Image sequences with motion text:
————
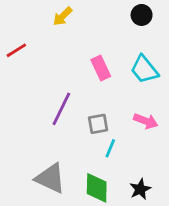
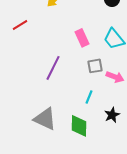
gray square: (98, 124) -> (95, 66), moved
black star: (140, 189) -> (112, 115), moved

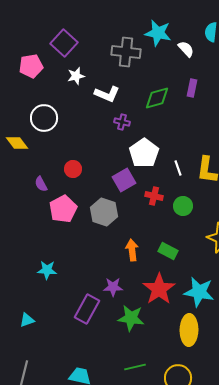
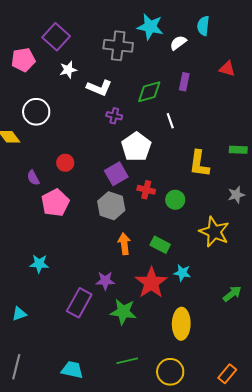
white semicircle: (186, 49) -> (178, 43), turned -84
white line: (178, 168) -> (170, 121), moved
gray hexagon: (104, 212) -> (111, 206), moved
cyan star: (199, 292) -> (182, 273), moved, size x0.6

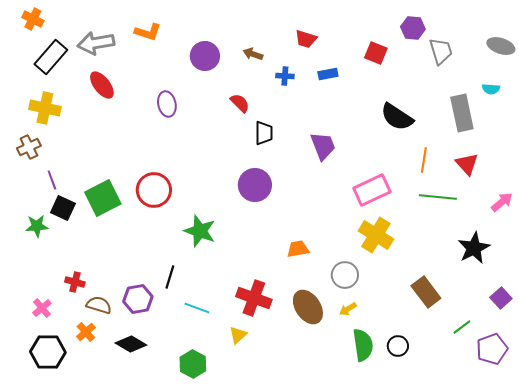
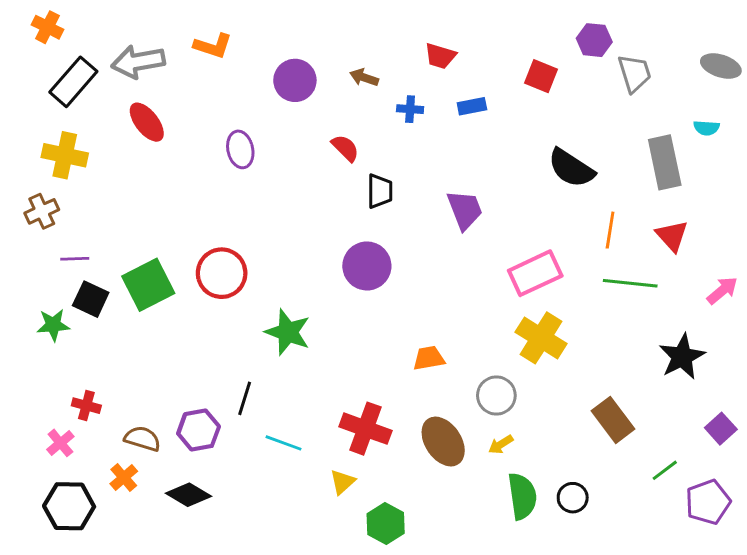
purple line: (52, 180) -> (75, 259), turned -72
red cross: (75, 282) -> (86, 406), moved
green hexagon: (193, 364) -> (386, 524), moved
————
## TASK REQUIREMENTS
In the records above, find the line that contains "cyan star: (199, 292)" and retype it and all lines after it exactly, leaving out any pictures.

## ANSWER SPACE
cyan star: (199, 292) -> (182, 273), moved, size x0.6

purple line: (52, 180) -> (75, 259), turned -72
red cross: (75, 282) -> (86, 406), moved
green hexagon: (193, 364) -> (386, 524), moved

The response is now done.